%%

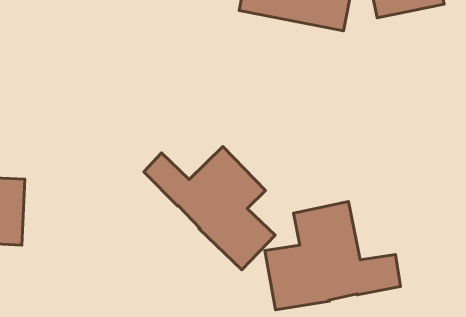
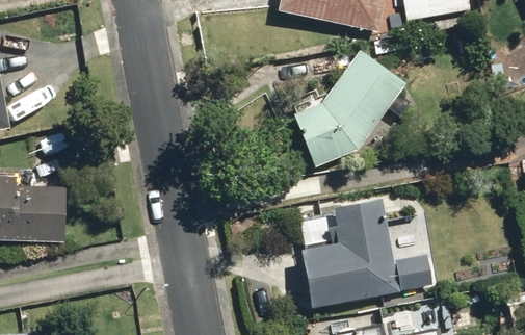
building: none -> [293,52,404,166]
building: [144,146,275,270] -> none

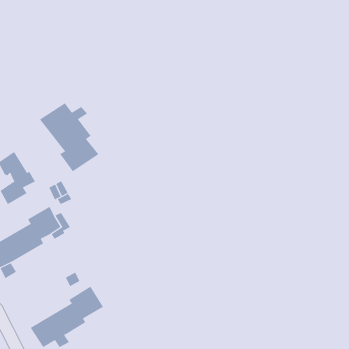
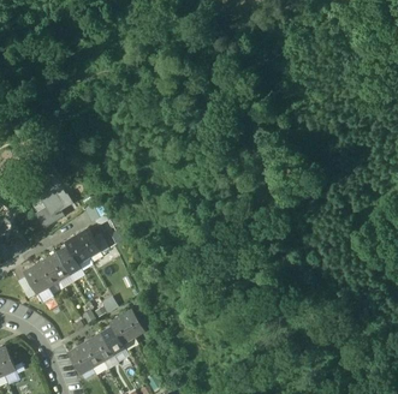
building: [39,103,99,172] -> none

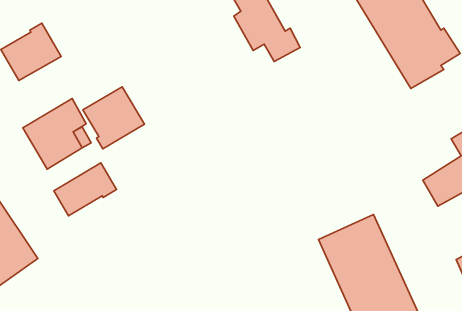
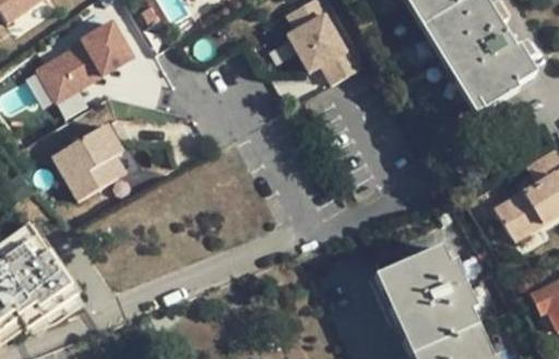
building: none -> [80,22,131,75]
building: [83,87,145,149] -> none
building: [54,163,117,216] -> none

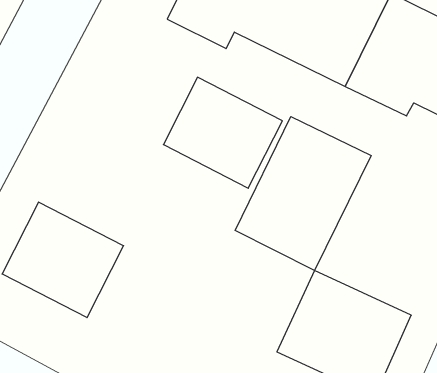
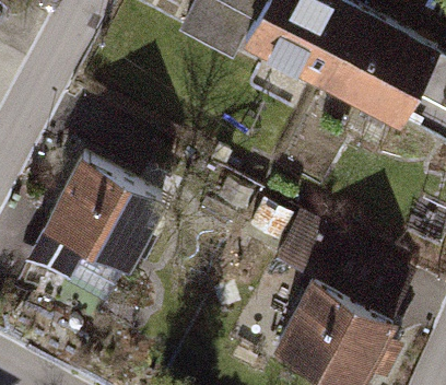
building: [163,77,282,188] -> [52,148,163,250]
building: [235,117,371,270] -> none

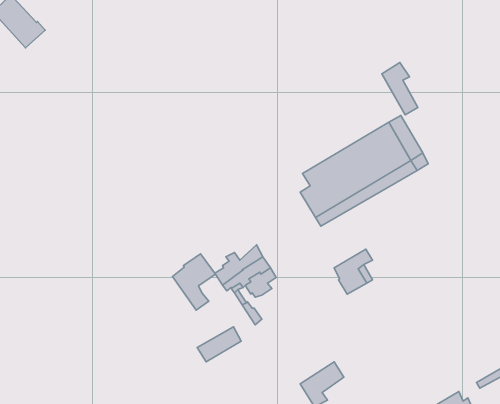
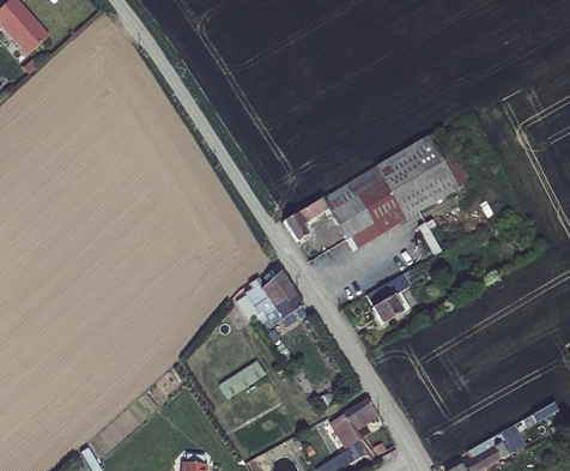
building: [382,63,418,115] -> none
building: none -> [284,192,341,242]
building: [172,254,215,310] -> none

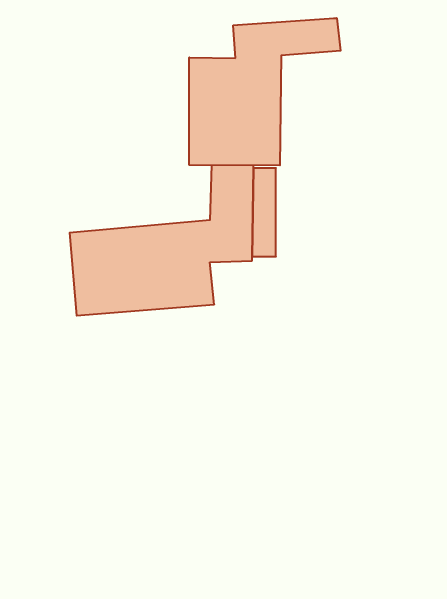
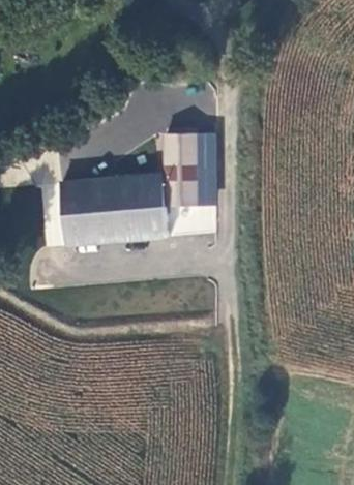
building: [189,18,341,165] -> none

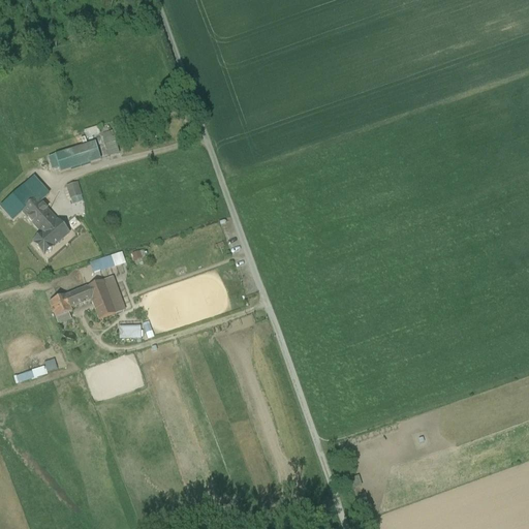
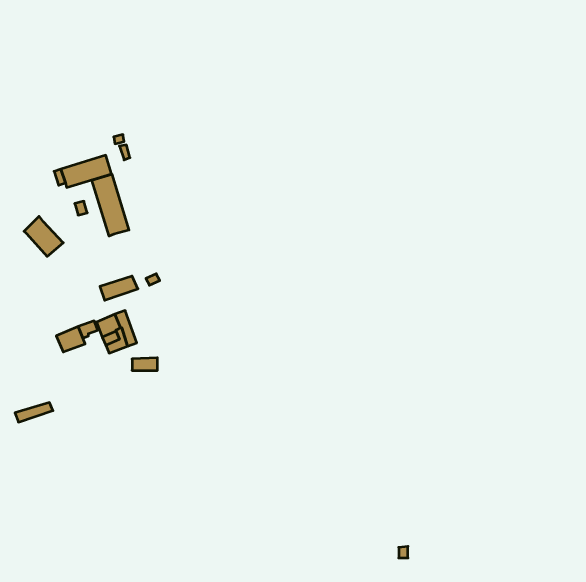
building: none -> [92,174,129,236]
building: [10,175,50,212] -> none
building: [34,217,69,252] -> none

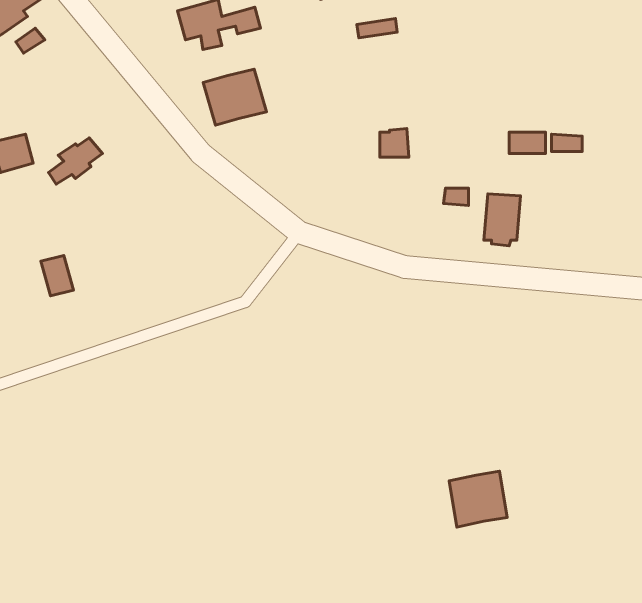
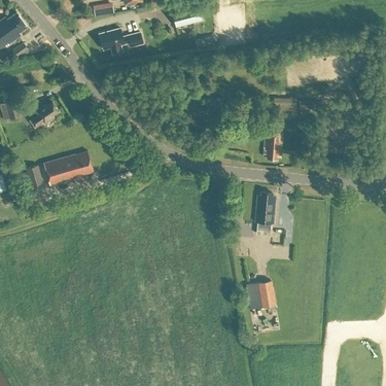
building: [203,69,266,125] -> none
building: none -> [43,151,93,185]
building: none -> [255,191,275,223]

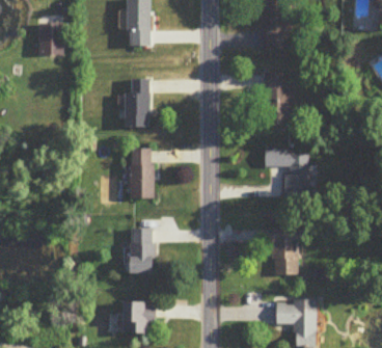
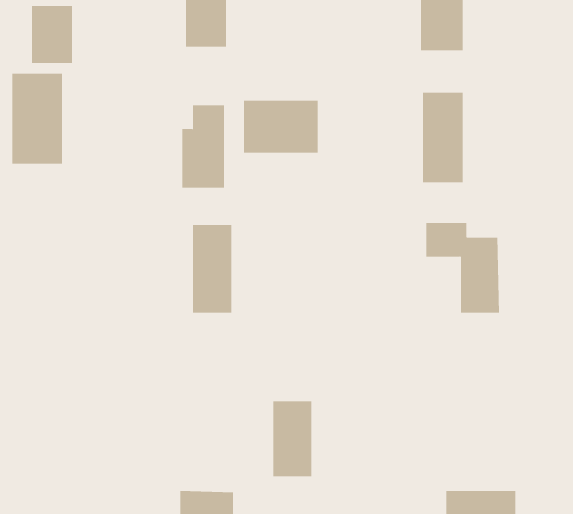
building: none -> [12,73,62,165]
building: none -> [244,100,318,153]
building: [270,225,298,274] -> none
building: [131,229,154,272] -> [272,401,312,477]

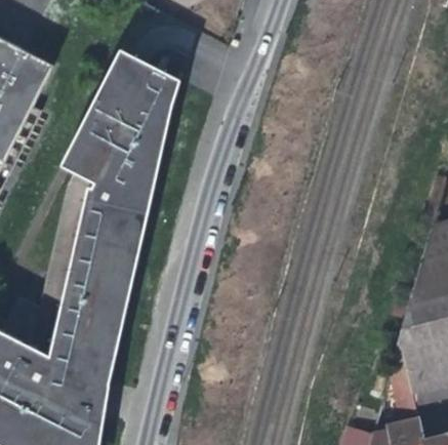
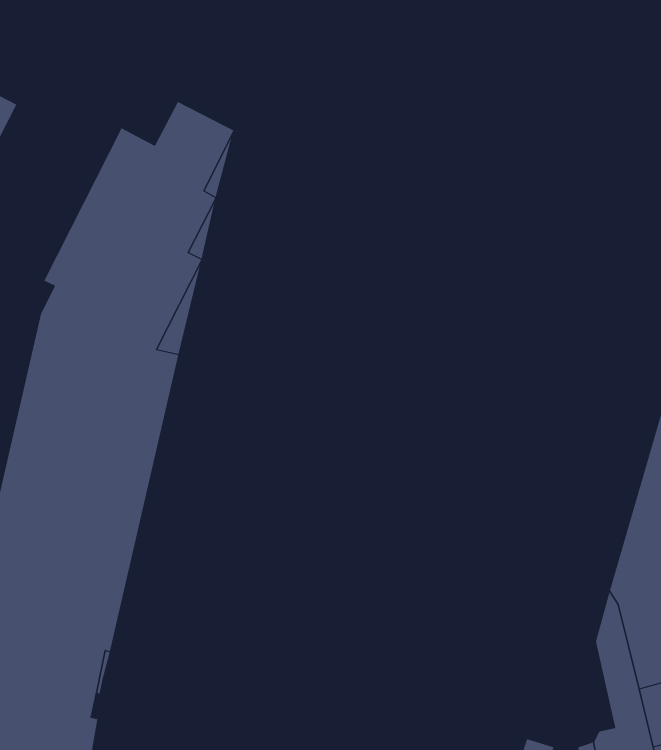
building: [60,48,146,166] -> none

%%

Give back, exactly and with nothing added, the lines from the line with "building: [163,77,282,188] ->" through the final line of the data, both included; leave pictures out.

building: [163,77,282,188] -> [52,148,163,250]
building: [235,117,371,270] -> none

building: [382,63,418,115] -> none
building: none -> [284,192,341,242]
building: [172,254,215,310] -> none

building: [189,18,341,165] -> none

building: none -> [92,174,129,236]
building: [10,175,50,212] -> none
building: [34,217,69,252] -> none

building: [203,69,266,125] -> none
building: none -> [43,151,93,185]
building: none -> [255,191,275,223]

building: none -> [12,73,62,165]
building: none -> [244,100,318,153]
building: [270,225,298,274] -> none
building: [131,229,154,272] -> [272,401,312,477]

building: [60,48,146,166] -> none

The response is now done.